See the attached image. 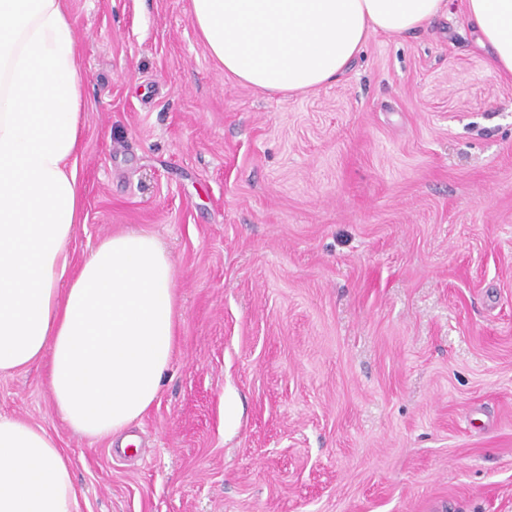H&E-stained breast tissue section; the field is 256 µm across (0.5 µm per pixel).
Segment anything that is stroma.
<instances>
[{"mask_svg": "<svg viewBox=\"0 0 512 512\" xmlns=\"http://www.w3.org/2000/svg\"><path fill=\"white\" fill-rule=\"evenodd\" d=\"M85 107L79 266L155 236L180 318L128 452L58 415L79 512H512V78L463 14L369 36L336 83L225 75L190 0H65Z\"/></svg>", "mask_w": 512, "mask_h": 512, "instance_id": "35a3bbf8", "label": "stroma"}]
</instances>
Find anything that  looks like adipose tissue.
<instances>
[{"label":"adipose tissue","instance_id":"obj_1","mask_svg":"<svg viewBox=\"0 0 512 512\" xmlns=\"http://www.w3.org/2000/svg\"><path fill=\"white\" fill-rule=\"evenodd\" d=\"M463 8L492 69L512 77V0ZM447 10L448 0H191L226 75L288 94L336 81L370 33L416 31ZM83 82L62 0H0V374L45 365L61 419L125 447L172 360L174 262L153 236L121 232L71 270ZM78 506L57 436L0 415V512Z\"/></svg>","mask_w":512,"mask_h":512}]
</instances>
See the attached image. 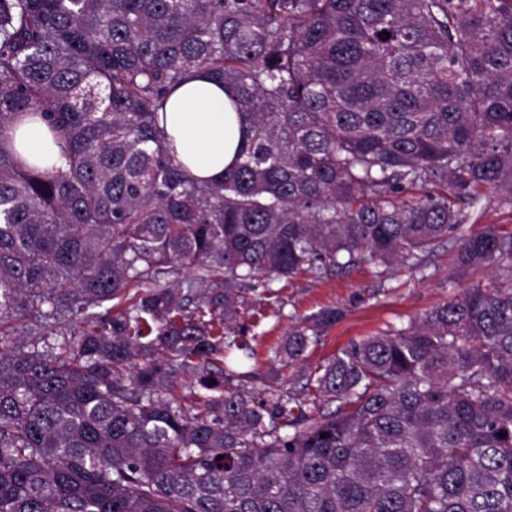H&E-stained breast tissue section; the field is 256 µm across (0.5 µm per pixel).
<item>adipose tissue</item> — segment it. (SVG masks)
<instances>
[{
	"instance_id": "ef3b65f1",
	"label": "adipose tissue",
	"mask_w": 512,
	"mask_h": 512,
	"mask_svg": "<svg viewBox=\"0 0 512 512\" xmlns=\"http://www.w3.org/2000/svg\"><path fill=\"white\" fill-rule=\"evenodd\" d=\"M163 125L174 163L200 182L223 178L248 131L247 121L227 110L223 87L202 71L191 73L169 96ZM17 147L23 159L43 168L64 162L41 122L18 130Z\"/></svg>"
}]
</instances>
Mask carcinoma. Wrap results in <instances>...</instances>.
Masks as SVG:
<instances>
[{
  "label": "carcinoma",
  "mask_w": 512,
  "mask_h": 512,
  "mask_svg": "<svg viewBox=\"0 0 512 512\" xmlns=\"http://www.w3.org/2000/svg\"><path fill=\"white\" fill-rule=\"evenodd\" d=\"M197 69L250 123L212 184L159 124ZM37 116L66 167L18 159ZM490 196L512 0H0V512H512V228L465 230ZM442 251L501 282L351 342L306 375L322 407L226 365L272 282Z\"/></svg>",
  "instance_id": "obj_1"
}]
</instances>
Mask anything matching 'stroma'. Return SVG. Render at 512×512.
Returning a JSON list of instances; mask_svg holds the SVG:
<instances>
[{
	"label": "stroma",
	"mask_w": 512,
	"mask_h": 512,
	"mask_svg": "<svg viewBox=\"0 0 512 512\" xmlns=\"http://www.w3.org/2000/svg\"><path fill=\"white\" fill-rule=\"evenodd\" d=\"M498 278V273L488 268L457 270L444 255L435 258L423 275L364 263L320 279L309 275L293 278L280 291L281 304L265 307L263 320L247 333L255 352L254 367L261 375L249 390L257 392L266 384L287 391L300 389L305 373L331 359L349 342L391 325L408 324L460 290L477 284L489 288ZM330 306L341 308L343 316L310 348L305 359L289 368L272 365L268 352L287 336L295 318Z\"/></svg>",
	"instance_id": "1"
}]
</instances>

--- YOUR OBJECTIVE ---
Extract every line from the one containing "<item>adipose tissue</item> —" through the last line of the data, inclusive, exactly as written.

--- REPLY ---
<item>adipose tissue</item> — segment it. (SVG masks)
<instances>
[{
	"instance_id": "ef3b65f1",
	"label": "adipose tissue",
	"mask_w": 512,
	"mask_h": 512,
	"mask_svg": "<svg viewBox=\"0 0 512 512\" xmlns=\"http://www.w3.org/2000/svg\"><path fill=\"white\" fill-rule=\"evenodd\" d=\"M163 125L174 163L200 182L223 178L248 131L247 121L227 110L223 87L202 71L191 73L169 96ZM17 147L23 159L43 168L64 162L41 122L18 130Z\"/></svg>"
}]
</instances>
Mask carcinoma. Wrap results in <instances>...</instances>.
Masks as SVG:
<instances>
[{
  "label": "carcinoma",
  "mask_w": 512,
  "mask_h": 512,
  "mask_svg": "<svg viewBox=\"0 0 512 512\" xmlns=\"http://www.w3.org/2000/svg\"><path fill=\"white\" fill-rule=\"evenodd\" d=\"M197 69L250 123L212 184L159 124ZM37 116L66 167L18 159ZM490 196L512 0H0V512H512V228L465 230ZM442 251L501 282L351 342L306 375L322 407L226 365L272 282Z\"/></svg>",
  "instance_id": "obj_1"
}]
</instances>
Mask anything matching 'stroma'. Return SVG. Render at 512×512.
Returning a JSON list of instances; mask_svg holds the SVG:
<instances>
[{
	"label": "stroma",
	"mask_w": 512,
	"mask_h": 512,
	"mask_svg": "<svg viewBox=\"0 0 512 512\" xmlns=\"http://www.w3.org/2000/svg\"><path fill=\"white\" fill-rule=\"evenodd\" d=\"M498 278V273L488 268L457 270L444 255L435 258L423 275L364 263L320 279L309 275L293 278L280 291L281 304L265 307L263 320L247 333L255 352L254 367L261 375L249 390L257 392L266 384L287 391L300 389L305 373L331 359L349 342L391 325L408 324L460 290L477 284L489 288ZM330 306L341 308L343 316L310 348L305 359L289 368L272 365L268 352L287 336L295 318Z\"/></svg>",
	"instance_id": "1"
}]
</instances>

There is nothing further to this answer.